- Task goal
Copy every record exactly, leaving the pictures out.

[Data for analysis — start]

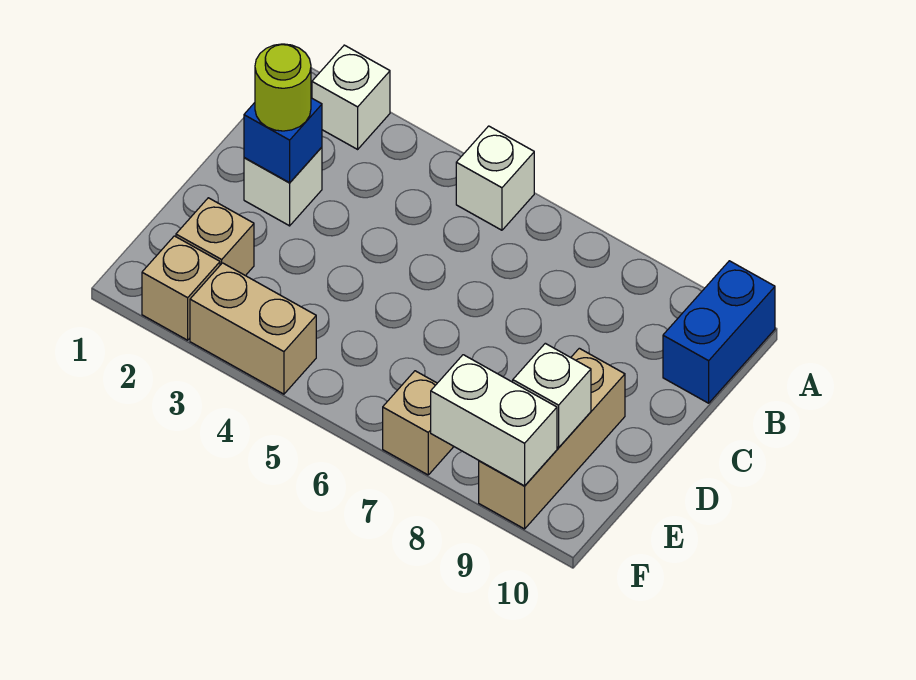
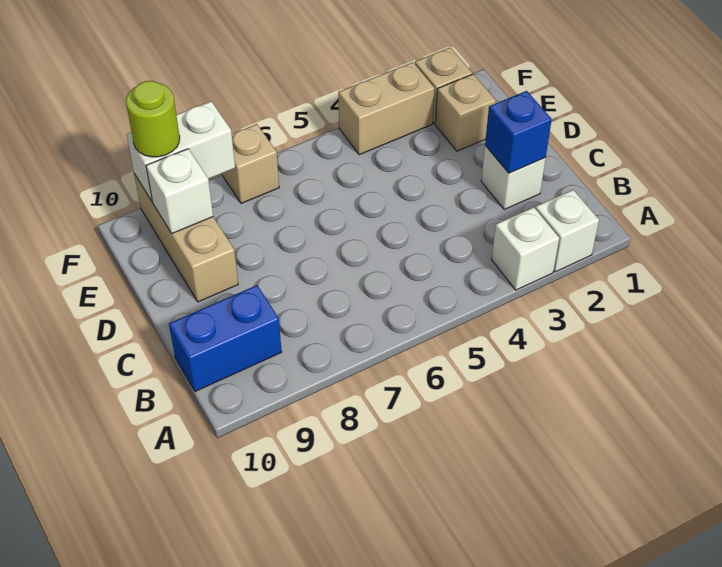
white brick A5 level 1 -> white brick A3 level 1
blue brick A10:B10 level 1 -> blue brick B9:B10 level 1
lime round brick C2 level 3 -> lime round brick F9 level 3

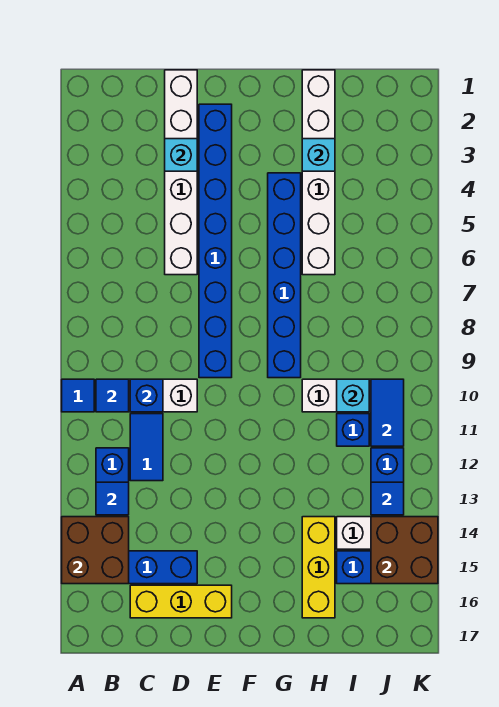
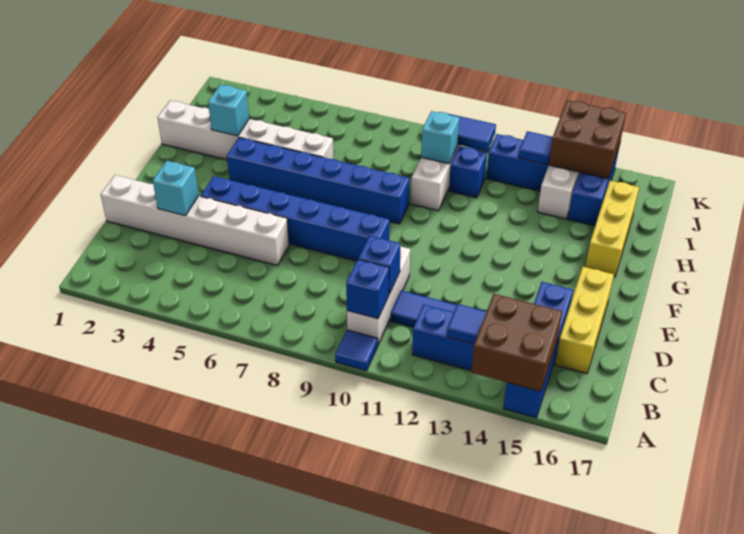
blue tile B10 level 2 -> blue brick B10 level 2
blue brick E2:E9 level 1 -> blue brick E4:E9 level 1
yellow brick H14:H16 level 1 -> yellow brick G16:I16 level 1

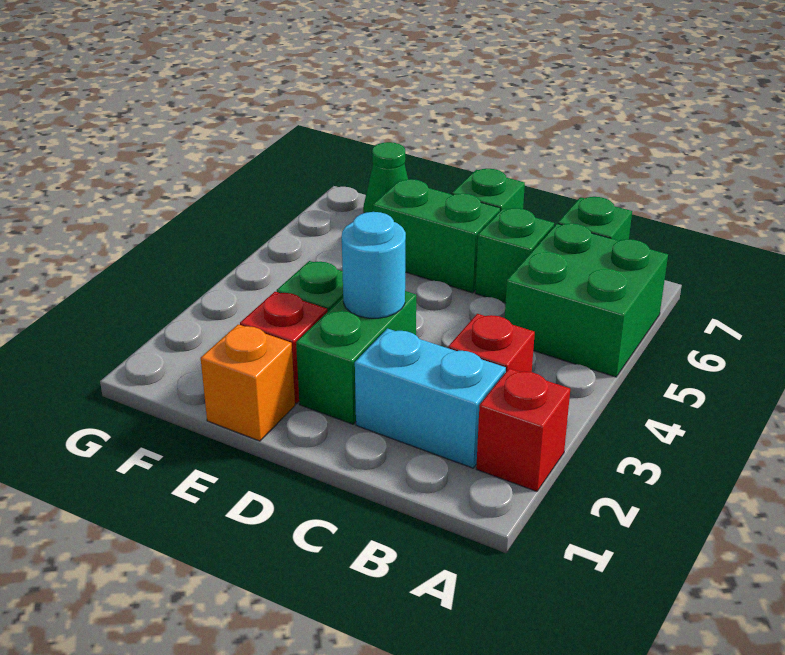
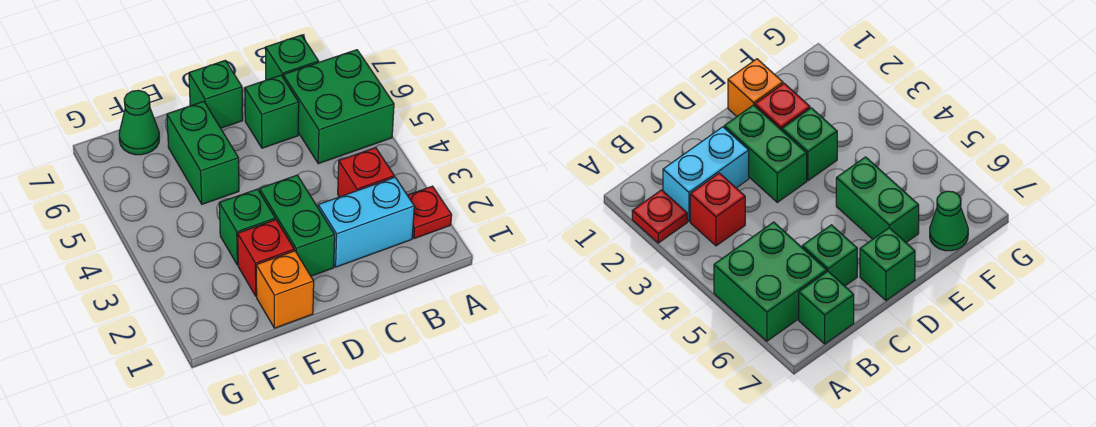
red brick A2 level 1 -> red plate A2 level 1
cyan round brick D3 level 2 -> none
green brick D6:E6 level 1 -> green brick E5:E6 level 1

[Data for analysis — finish]

- Exercise answer
white brick A5 level 1 -> white brick A3 level 1
blue brick A10:B10 level 1 -> blue brick B9:B10 level 1
lime round brick C2 level 3 -> lime round brick F9 level 3

blue tile B10 level 2 -> blue brick B10 level 2
blue brick E2:E9 level 1 -> blue brick E4:E9 level 1
yellow brick H14:H16 level 1 -> yellow brick G16:I16 level 1

red brick A2 level 1 -> red plate A2 level 1
cyan round brick D3 level 2 -> none
green brick D6:E6 level 1 -> green brick E5:E6 level 1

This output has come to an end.